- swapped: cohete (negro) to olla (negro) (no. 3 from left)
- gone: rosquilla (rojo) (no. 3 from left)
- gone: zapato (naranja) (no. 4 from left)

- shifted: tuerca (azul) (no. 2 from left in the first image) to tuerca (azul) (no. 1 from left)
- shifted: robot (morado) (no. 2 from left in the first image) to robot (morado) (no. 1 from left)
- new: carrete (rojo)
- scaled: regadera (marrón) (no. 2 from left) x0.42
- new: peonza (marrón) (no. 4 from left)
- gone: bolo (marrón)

_ _ _ _

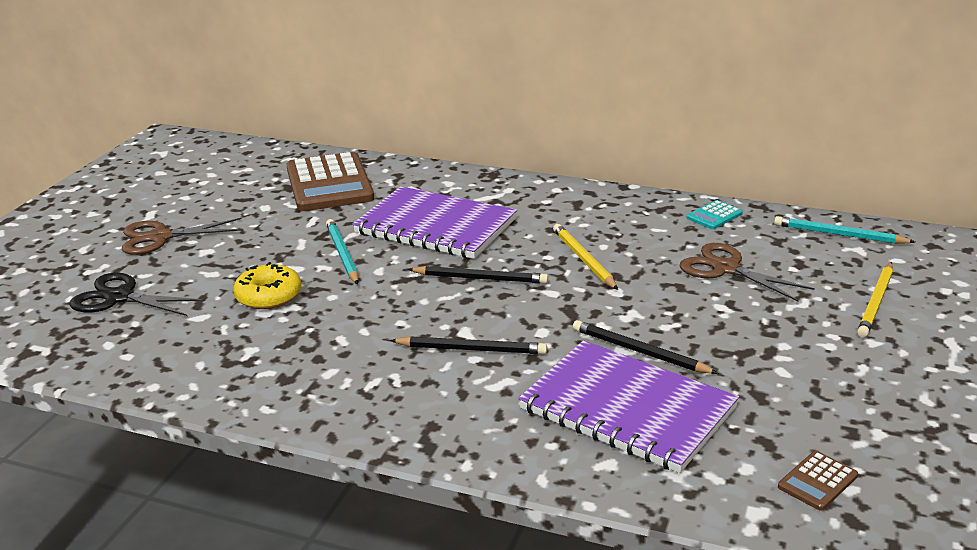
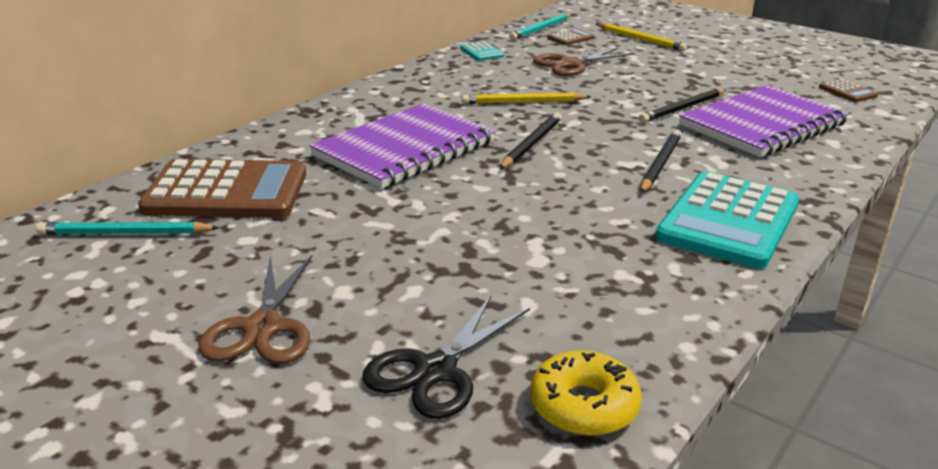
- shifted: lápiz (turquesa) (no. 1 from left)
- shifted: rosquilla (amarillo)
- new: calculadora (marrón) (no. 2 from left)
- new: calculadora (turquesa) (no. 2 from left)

_ _ _ _

Return only the stretch of the material above from the line holding "- swapped: cohete" through the line holding "- gone: rosquilla (rojo) (no. 3 from left)", copied exactly.

- swapped: cohete (negro) to olla (negro) (no. 3 from left)
- gone: rosquilla (rojo) (no. 3 from left)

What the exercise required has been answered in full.